All lines from the one holding "none -> white brick F10:G10 level 2" through the last line of the entries below must be transcribed exactly, and no others. Pictures do not go in.
- - - - -
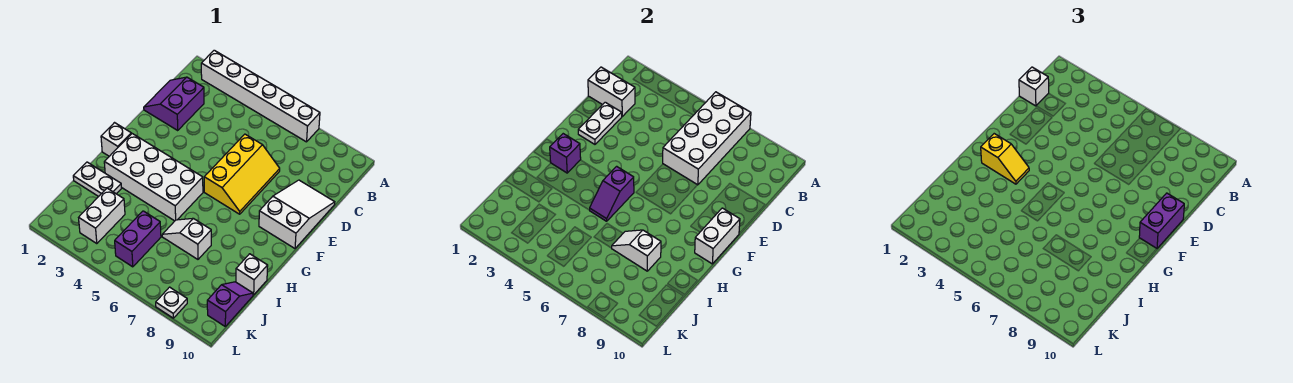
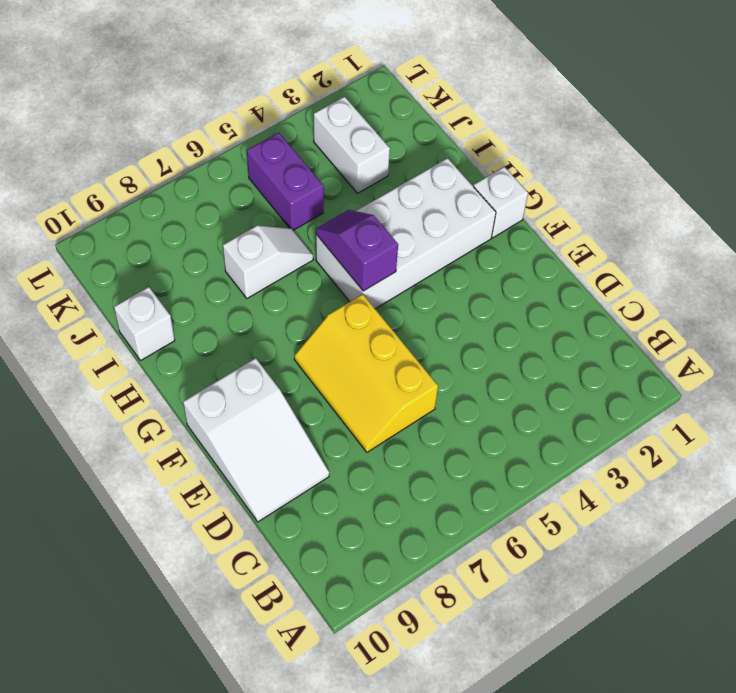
none -> white brick A2:A7 level 1
none -> purple slope C1:D2 level 1 top 2
none -> white plate I1:I2 level 1

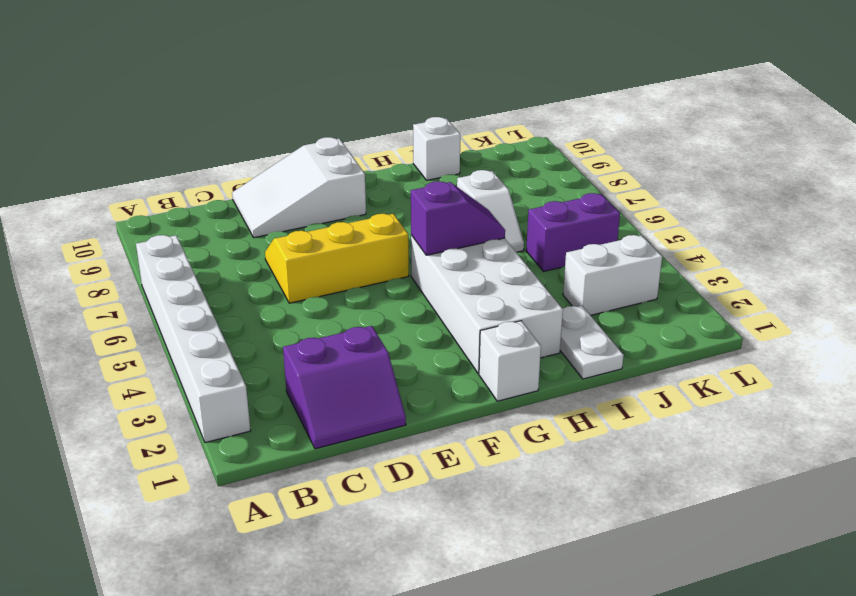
none -> purple slope J10:K10 level 1 top K
none -> white plate L8 level 1
none -> white brick A6:D7 level 2

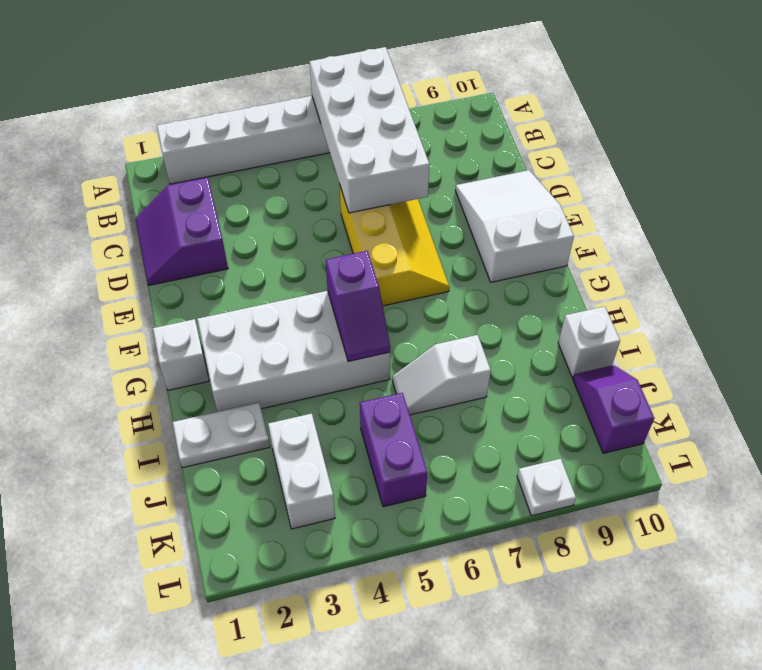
none -> white brick C1:C2 level 2
none -> white plate D2:E2 level 2
none -> white brick F10:G10 level 2

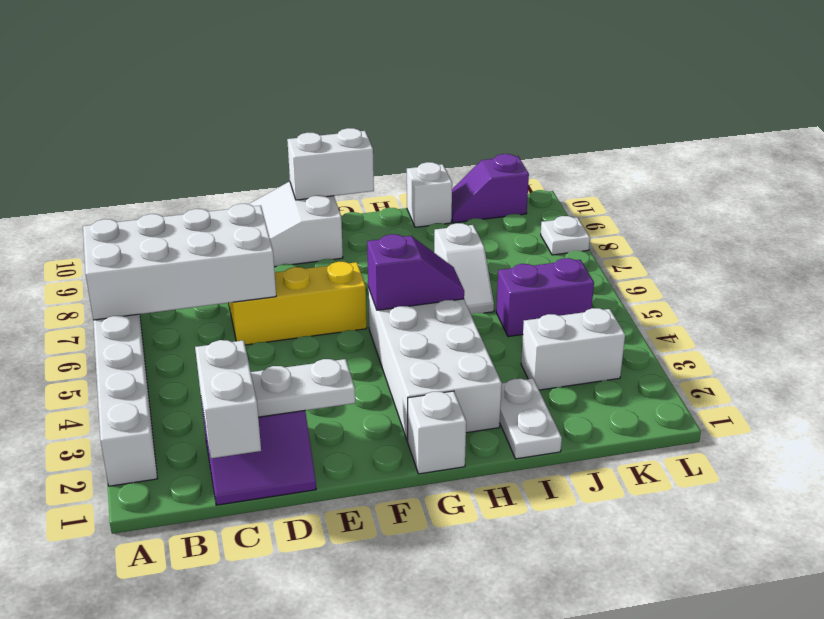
none -> purple brick G2 level 2
none -> white slope I7:I8 level 2 top 8
none -> white brick C1 level 3

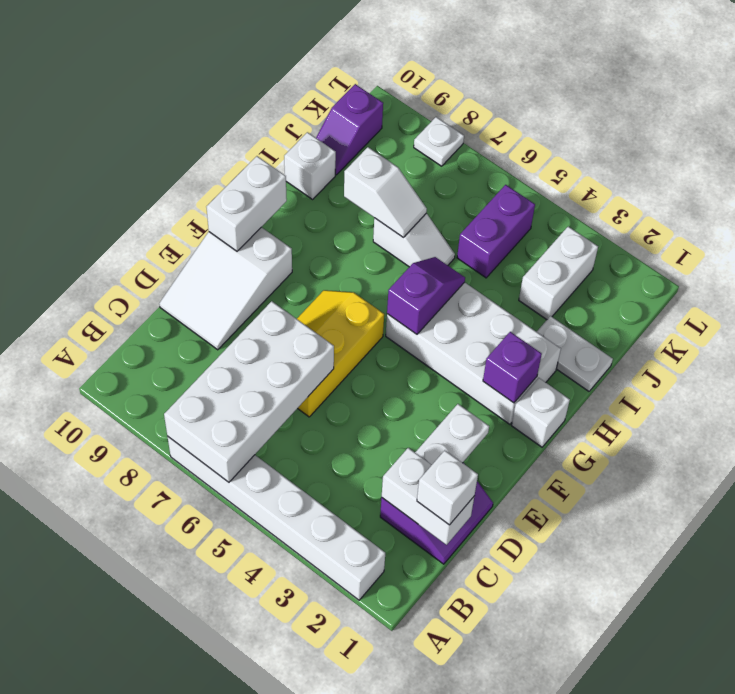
none -> purple brick E10:F10 level 3
none -> yellow slope G2:G3 level 3 top 2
- - - - -
* **EXERCISE SOLUTION**:
none -> white brick F10:G10 level 2

none -> purple brick G2 level 2
none -> white slope I7:I8 level 2 top 8
none -> white brick C1 level 3

none -> purple brick E10:F10 level 3
none -> yellow slope G2:G3 level 3 top 2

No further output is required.